(Colored object listings)

+++

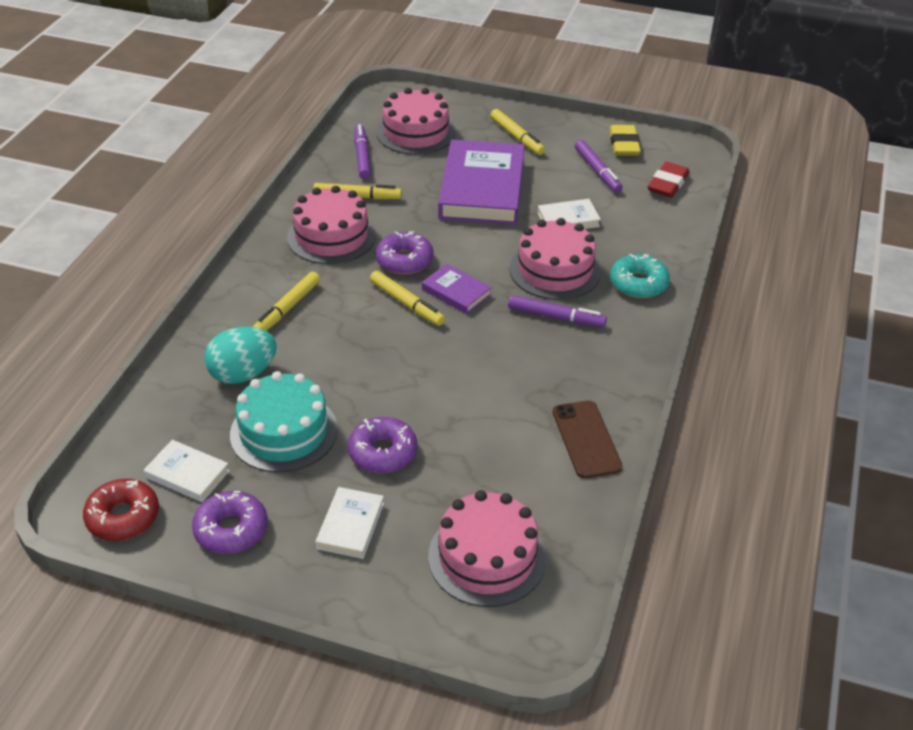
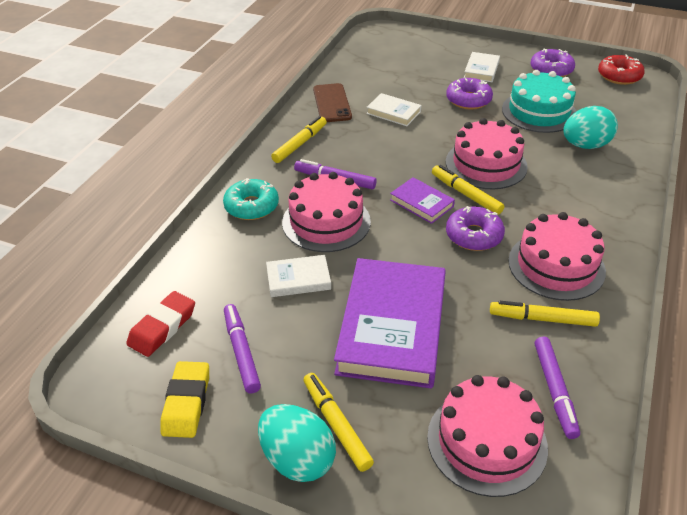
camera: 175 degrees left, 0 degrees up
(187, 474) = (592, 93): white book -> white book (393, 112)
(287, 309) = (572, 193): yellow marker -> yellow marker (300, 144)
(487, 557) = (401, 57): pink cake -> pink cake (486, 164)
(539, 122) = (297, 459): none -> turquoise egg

+++

* [PROBLEM DESCRIPTION]
Lines from the one with "(487, 557) = (401, 57): pink" through the end of the data: set these down exactly, including both ends and nothing more.

* [SOLUTION BELOW]
(487, 557) = (401, 57): pink cake -> pink cake (486, 164)
(539, 122) = (297, 459): none -> turquoise egg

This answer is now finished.